Start of RECORDS SUPPLIED
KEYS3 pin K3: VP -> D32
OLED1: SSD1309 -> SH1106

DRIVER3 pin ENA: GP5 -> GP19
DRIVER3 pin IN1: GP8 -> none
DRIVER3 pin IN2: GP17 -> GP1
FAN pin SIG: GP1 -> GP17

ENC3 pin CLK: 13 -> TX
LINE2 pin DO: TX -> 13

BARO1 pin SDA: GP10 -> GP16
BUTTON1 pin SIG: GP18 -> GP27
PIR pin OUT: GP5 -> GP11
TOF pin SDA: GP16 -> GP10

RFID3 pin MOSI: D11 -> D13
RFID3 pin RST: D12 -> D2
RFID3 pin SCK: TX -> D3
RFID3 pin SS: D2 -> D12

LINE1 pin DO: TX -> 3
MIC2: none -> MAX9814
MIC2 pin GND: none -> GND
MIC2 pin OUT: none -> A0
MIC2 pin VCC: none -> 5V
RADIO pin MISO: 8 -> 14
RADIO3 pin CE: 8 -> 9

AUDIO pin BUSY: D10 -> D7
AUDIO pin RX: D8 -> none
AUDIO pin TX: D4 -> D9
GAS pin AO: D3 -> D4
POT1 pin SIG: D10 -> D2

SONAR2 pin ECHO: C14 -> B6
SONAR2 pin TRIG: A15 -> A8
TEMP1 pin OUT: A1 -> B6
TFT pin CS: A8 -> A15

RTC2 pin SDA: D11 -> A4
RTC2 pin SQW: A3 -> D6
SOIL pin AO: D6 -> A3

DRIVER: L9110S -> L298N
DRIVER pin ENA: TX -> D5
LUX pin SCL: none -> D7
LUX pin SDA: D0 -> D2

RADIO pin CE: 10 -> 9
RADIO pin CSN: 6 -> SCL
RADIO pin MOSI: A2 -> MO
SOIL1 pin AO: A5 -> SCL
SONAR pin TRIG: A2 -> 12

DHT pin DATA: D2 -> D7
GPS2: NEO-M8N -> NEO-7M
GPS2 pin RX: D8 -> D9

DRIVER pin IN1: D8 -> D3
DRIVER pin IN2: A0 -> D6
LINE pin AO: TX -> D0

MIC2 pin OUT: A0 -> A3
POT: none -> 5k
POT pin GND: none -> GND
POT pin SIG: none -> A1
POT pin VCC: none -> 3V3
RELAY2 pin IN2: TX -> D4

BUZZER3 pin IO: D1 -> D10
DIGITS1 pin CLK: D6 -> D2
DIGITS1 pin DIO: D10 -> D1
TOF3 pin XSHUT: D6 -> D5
End of RECORDS SUPPLIED
#### EXERCISE INSTRUCTIONS:
Scan the entries above for the string "TRIG" and copy each line that contains it.

#### EXERCISE OUTPUT:
SONAR2 pin TRIG: A15 -> A8
SONAR pin TRIG: A2 -> 12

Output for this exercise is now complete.